◆ **Problem requirements**
Wherever a line below holds the word "BARO", copy that line.

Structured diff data
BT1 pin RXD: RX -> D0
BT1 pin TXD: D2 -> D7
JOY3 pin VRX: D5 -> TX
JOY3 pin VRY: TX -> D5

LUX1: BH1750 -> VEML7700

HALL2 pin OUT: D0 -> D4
* * *
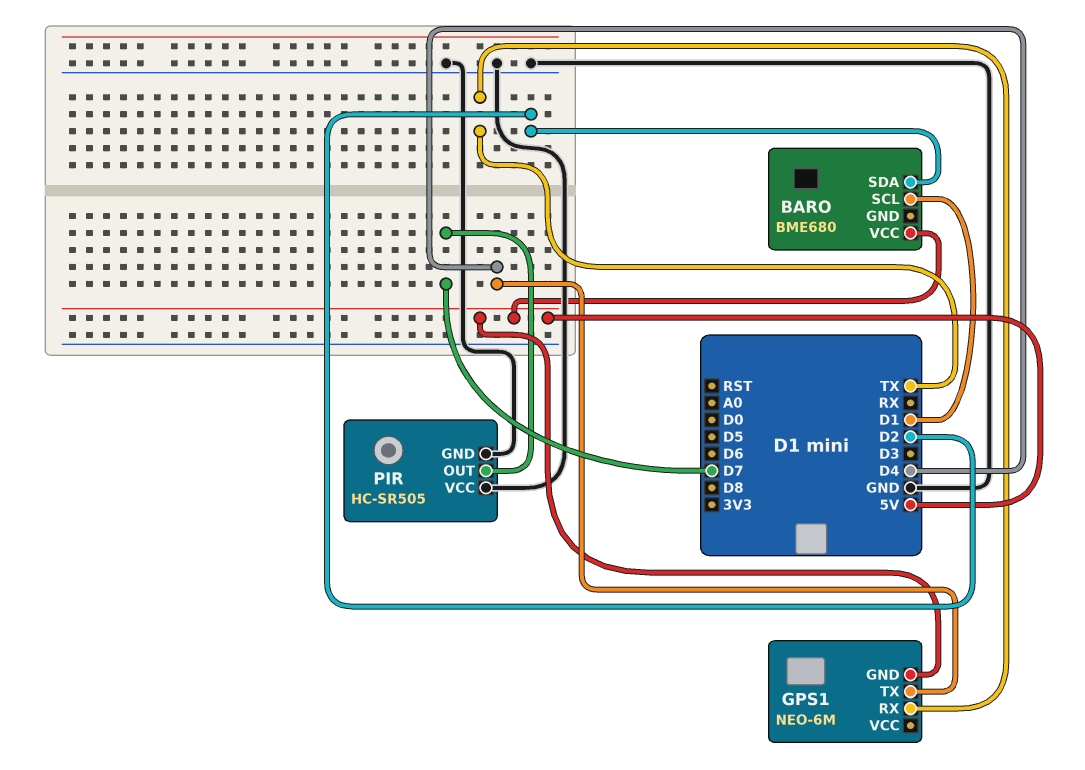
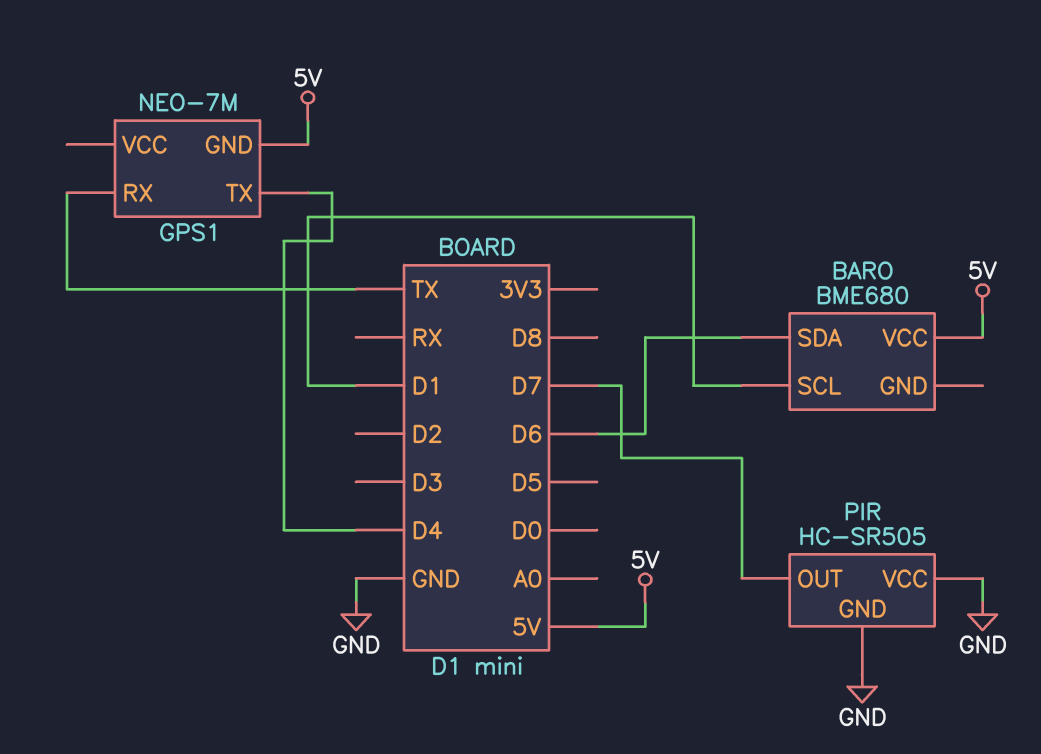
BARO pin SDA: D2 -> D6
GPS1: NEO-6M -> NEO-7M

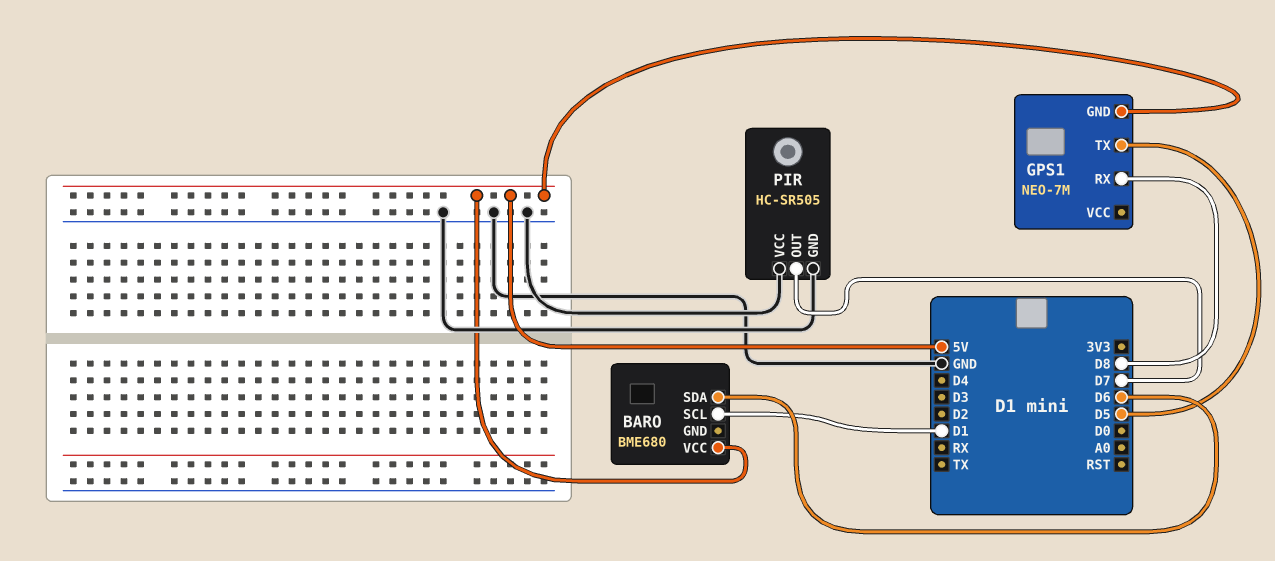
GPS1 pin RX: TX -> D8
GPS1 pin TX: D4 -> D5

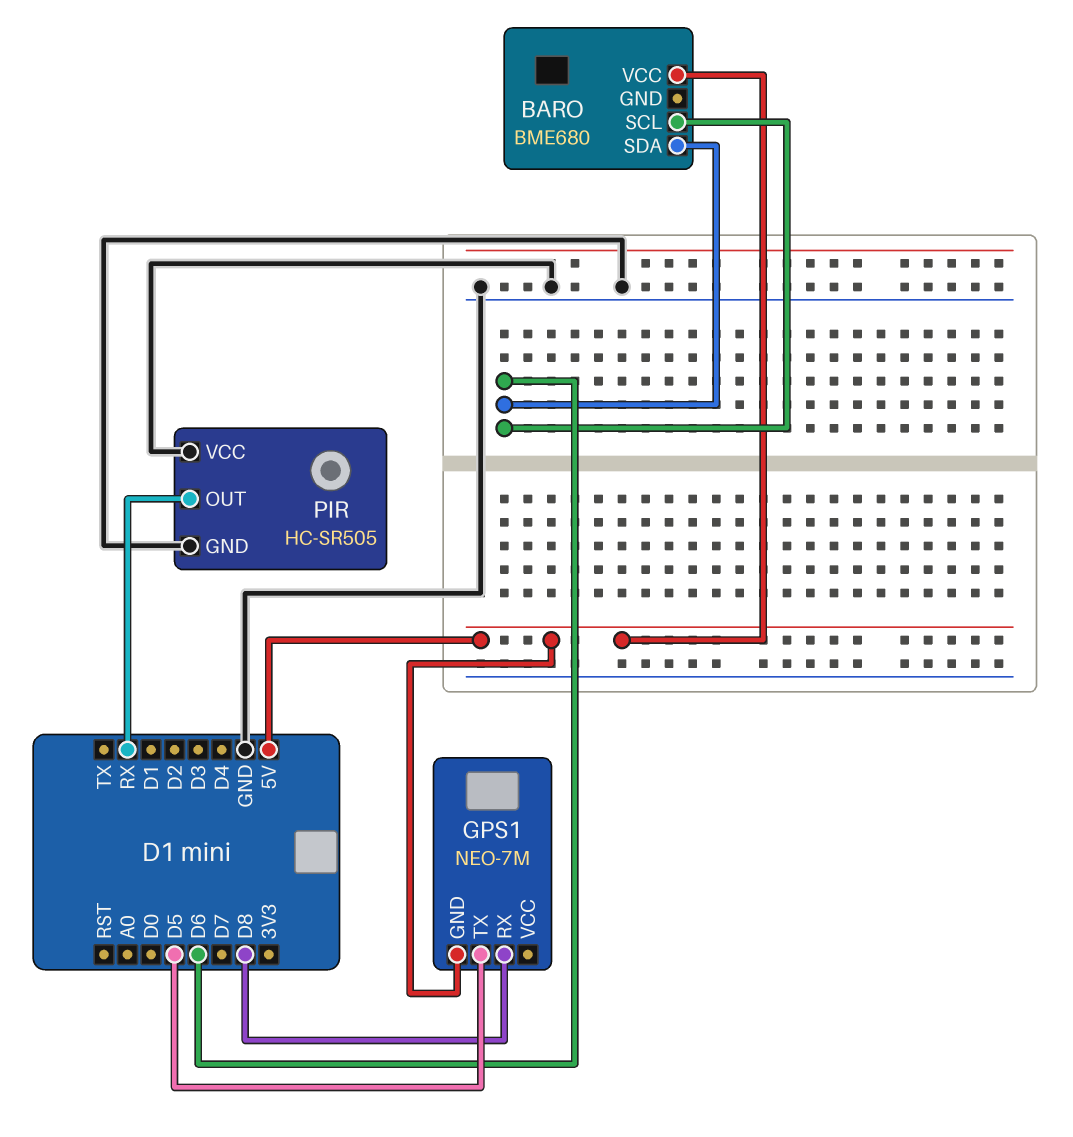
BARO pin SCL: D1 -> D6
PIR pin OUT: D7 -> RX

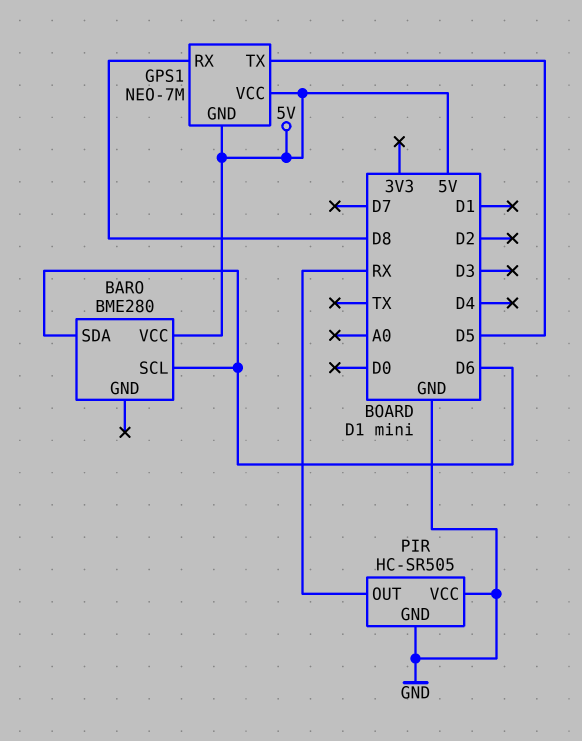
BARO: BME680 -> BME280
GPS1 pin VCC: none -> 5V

◆ **Exercise output**
BARO pin SDA: D2 -> D6
BARO pin SCL: D1 -> D6
BARO: BME680 -> BME280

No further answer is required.